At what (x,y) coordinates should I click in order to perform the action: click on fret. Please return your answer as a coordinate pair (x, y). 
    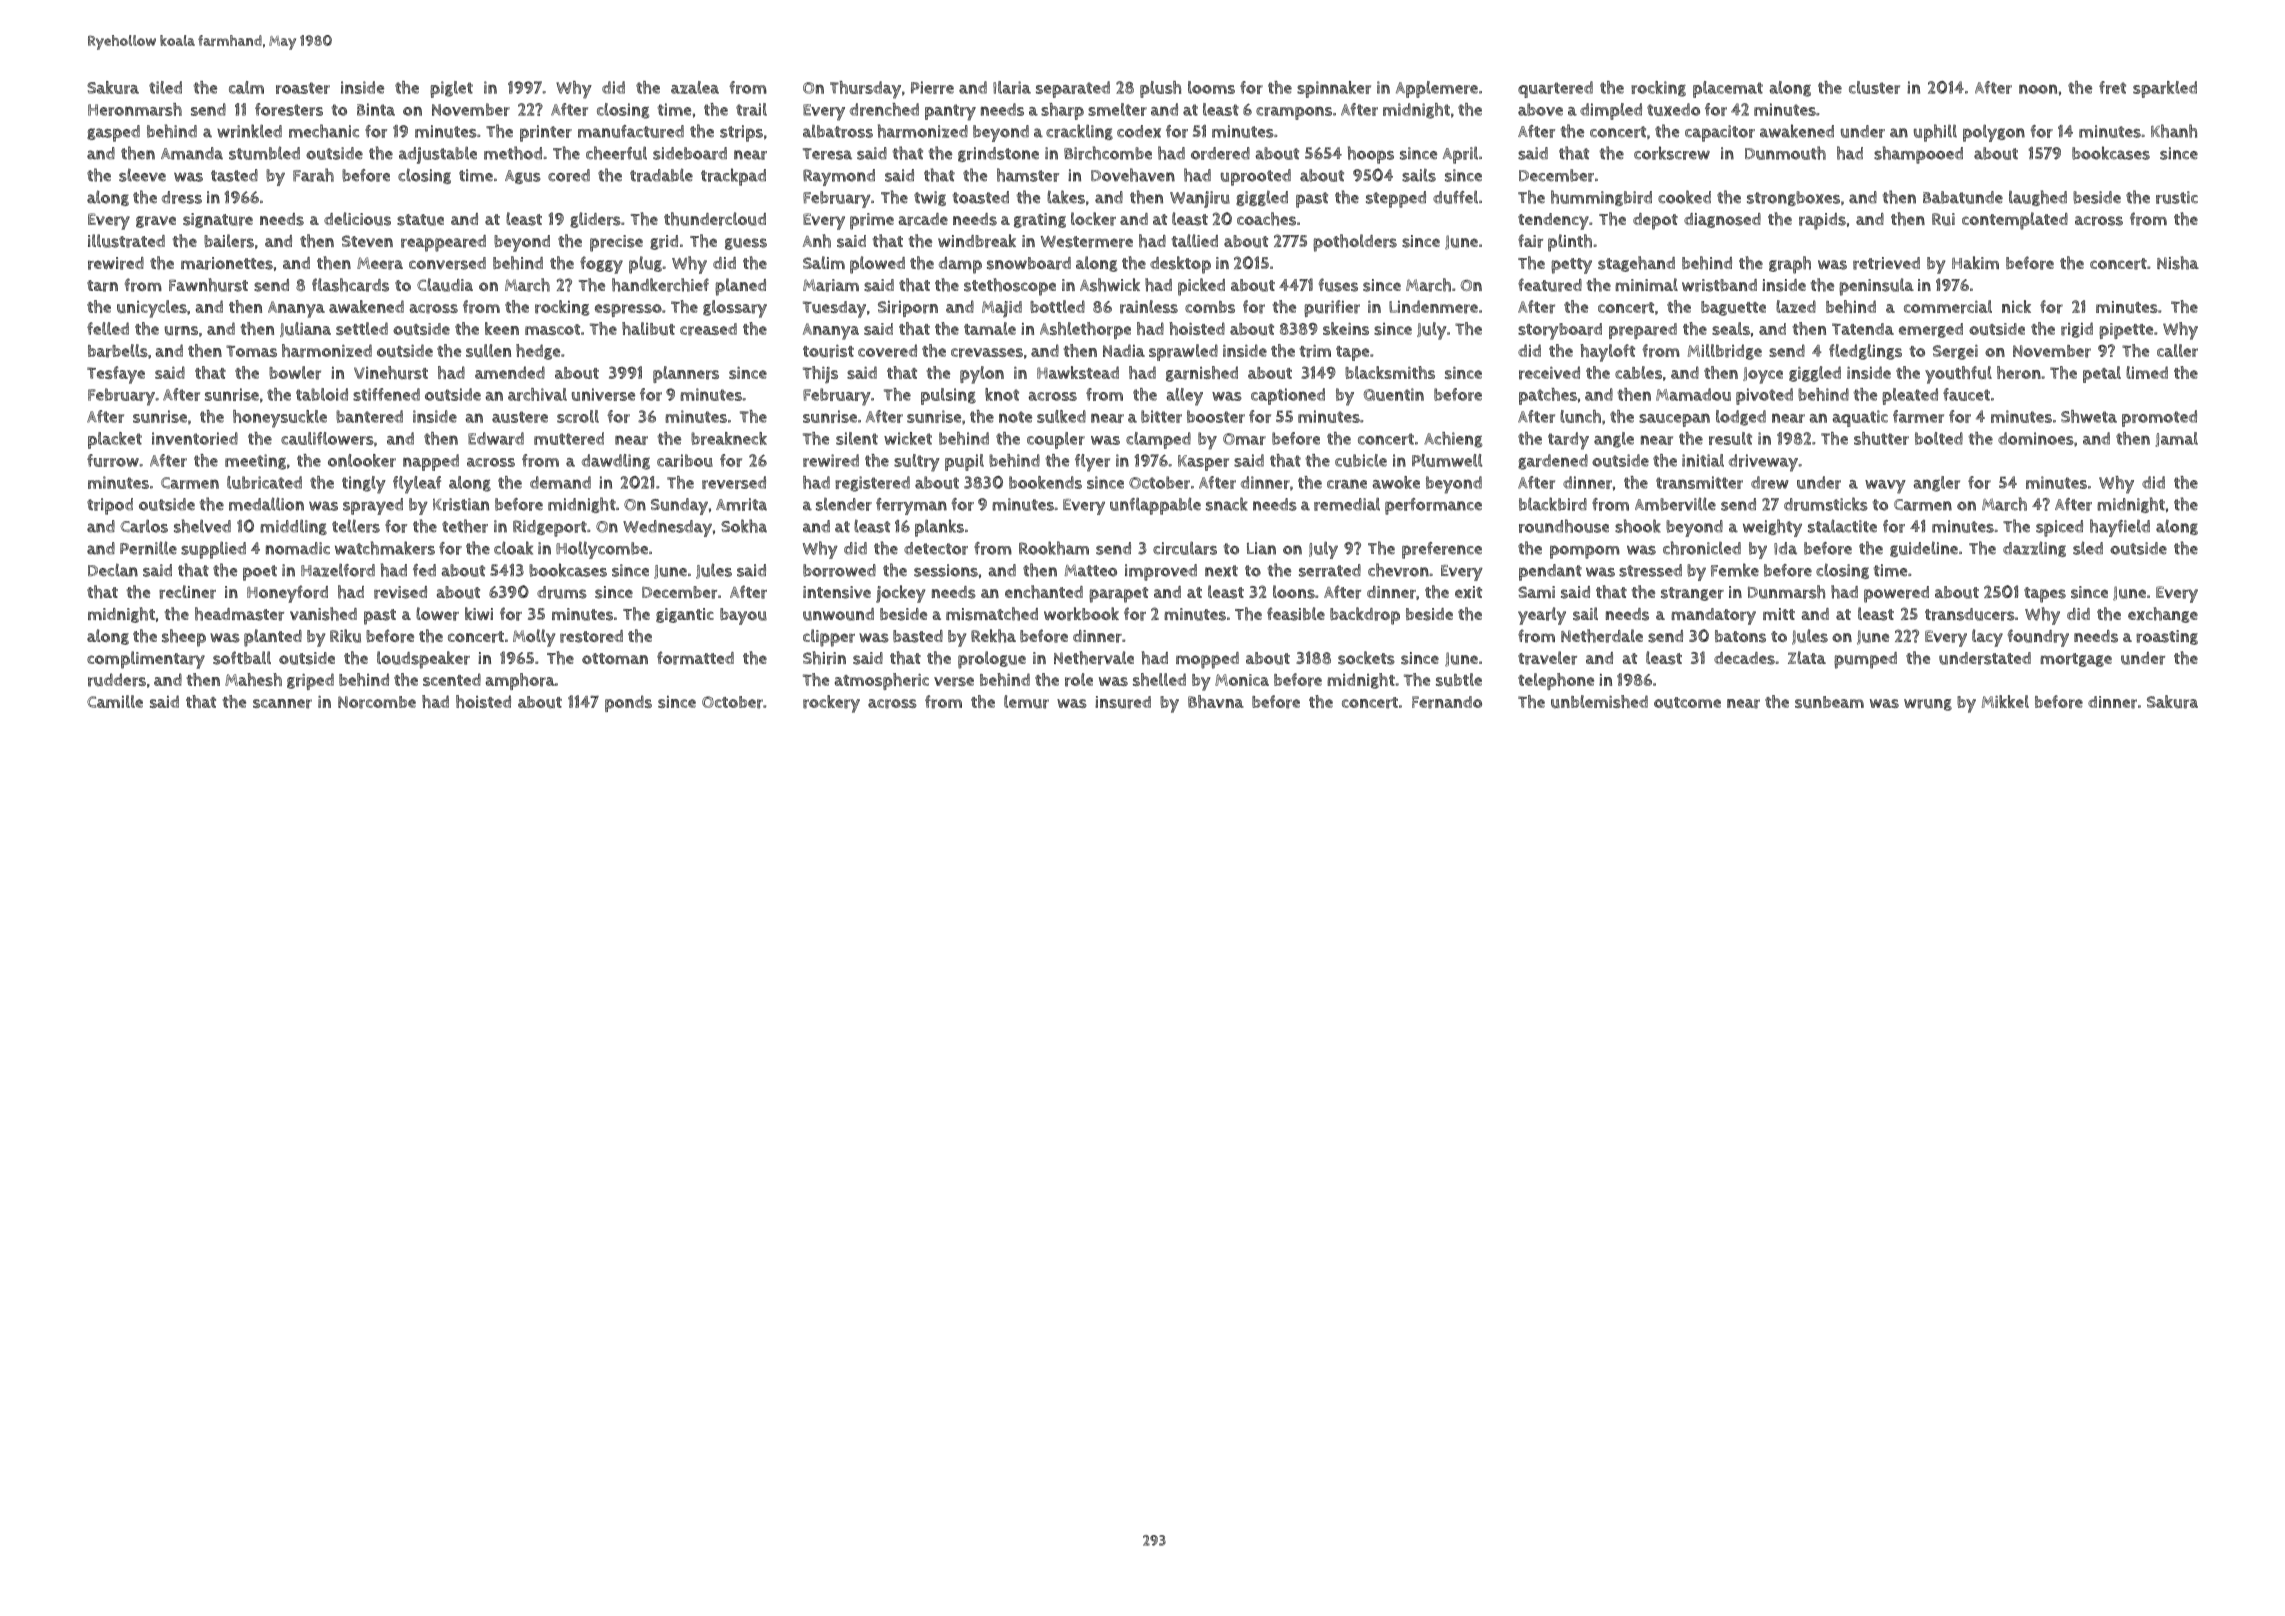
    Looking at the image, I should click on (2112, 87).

^^^^

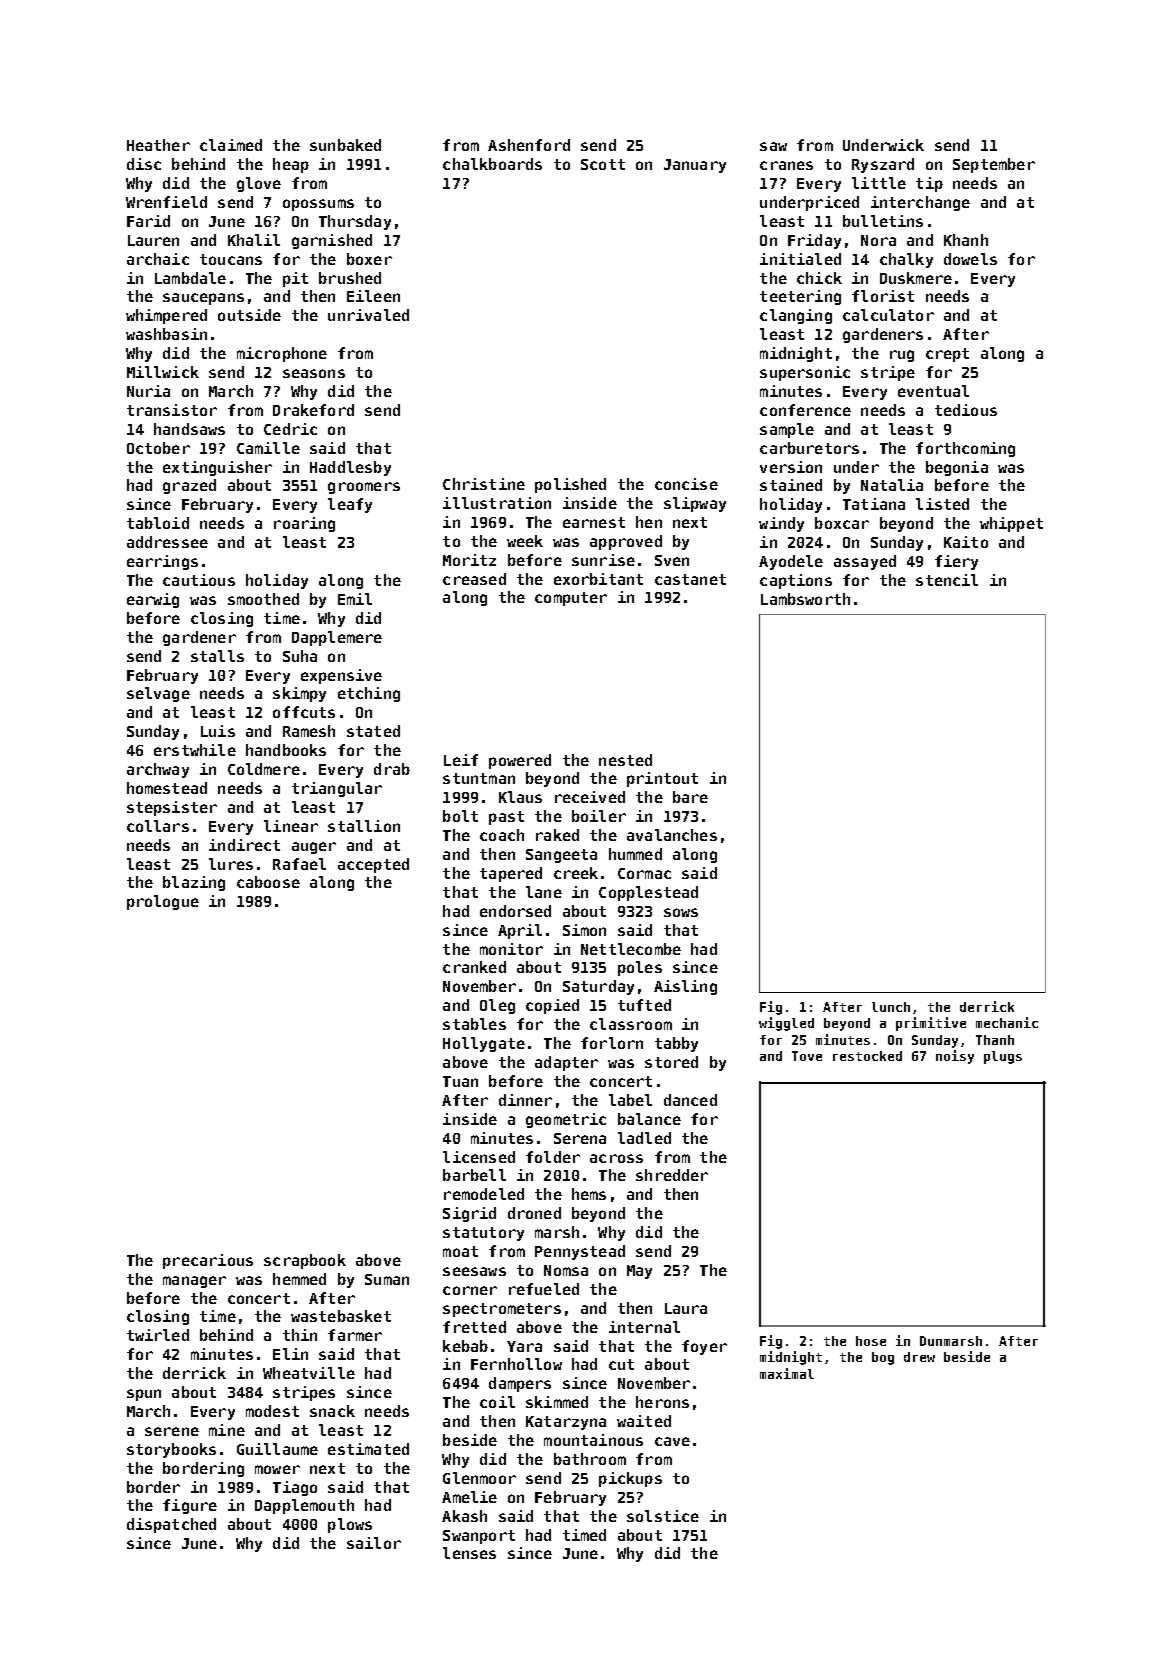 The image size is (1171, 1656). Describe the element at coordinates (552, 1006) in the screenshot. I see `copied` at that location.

^^^^

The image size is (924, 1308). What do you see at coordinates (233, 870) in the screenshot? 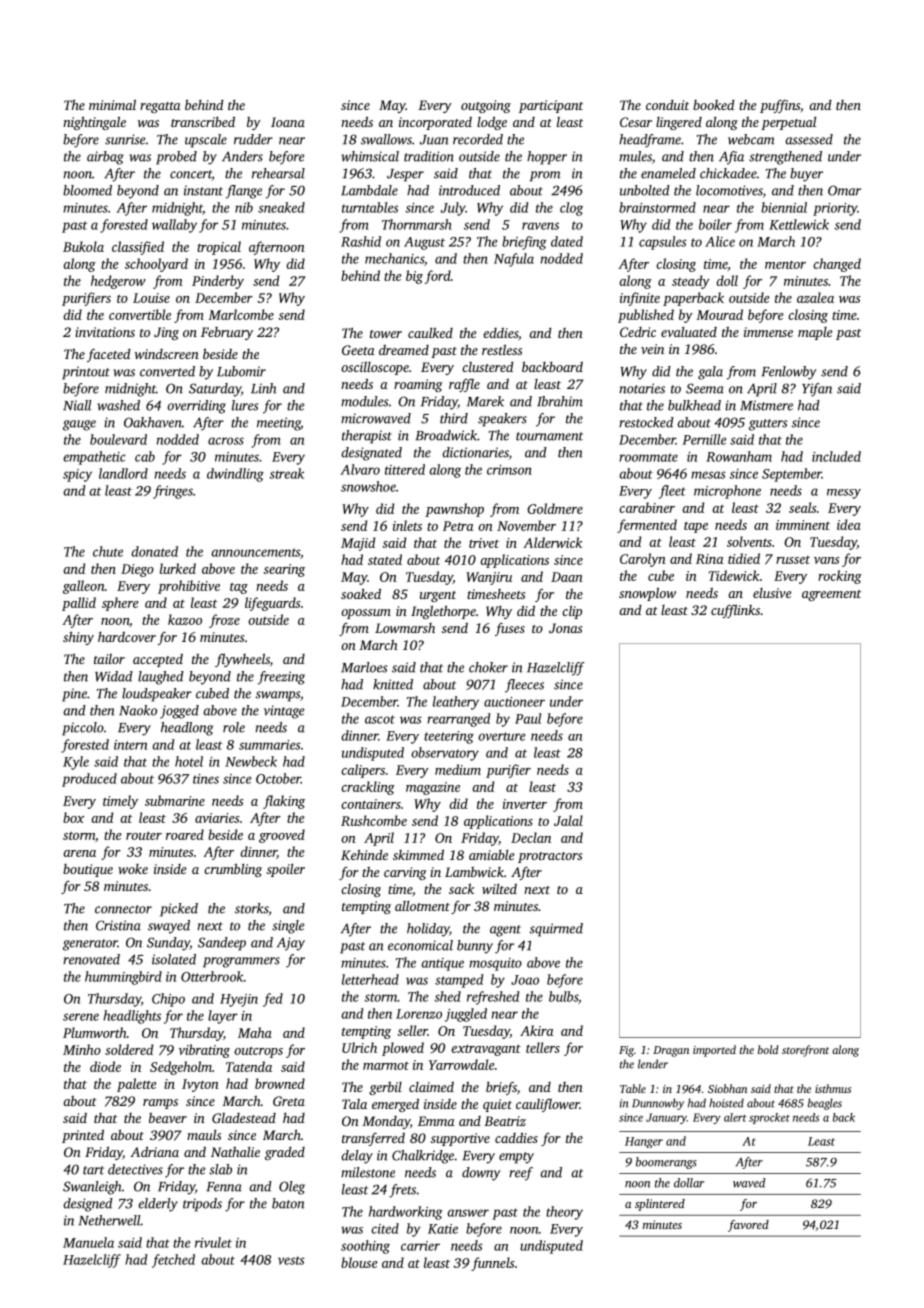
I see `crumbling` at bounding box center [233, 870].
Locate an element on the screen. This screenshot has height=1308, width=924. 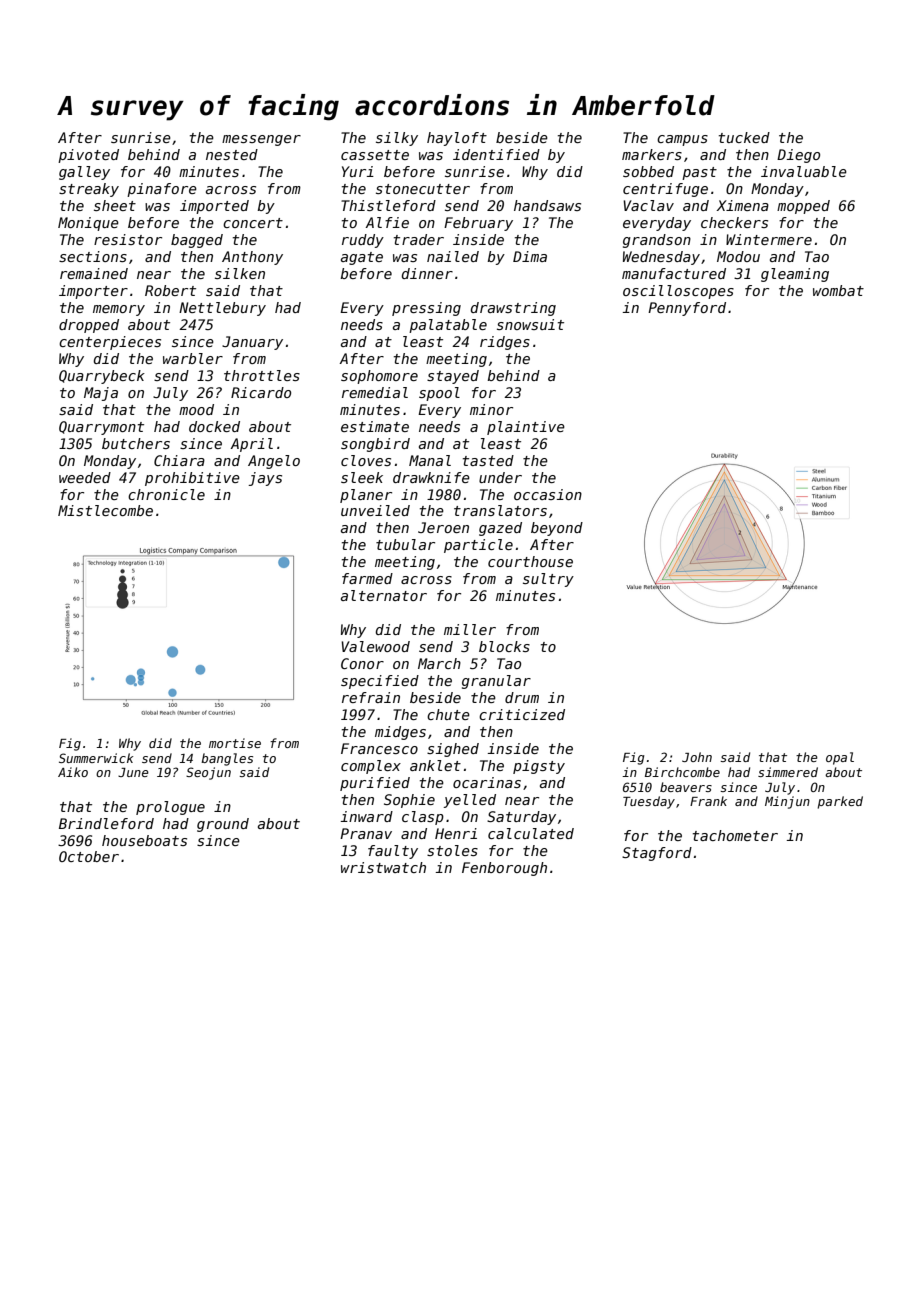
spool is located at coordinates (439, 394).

^^^^

§ Task instructions
Render the records as a Markdown table with the columns "Row" and "Record line", covering only the stretch that opens with the line containing "At what (x,y)" and closes with the line containing "Looking at the", both ends included. Skip blank lines, and leave the pictures out of the answer.

§ Exercise output
| Row | Record line |
|---|---|
| 1 | At what (x,y) coordinates should I click in order to perform the action: click on fret. Please return your answer as a coordinate pair (x, y).  |
| 2 |     Looking at the image, I should click on (2112, 87). |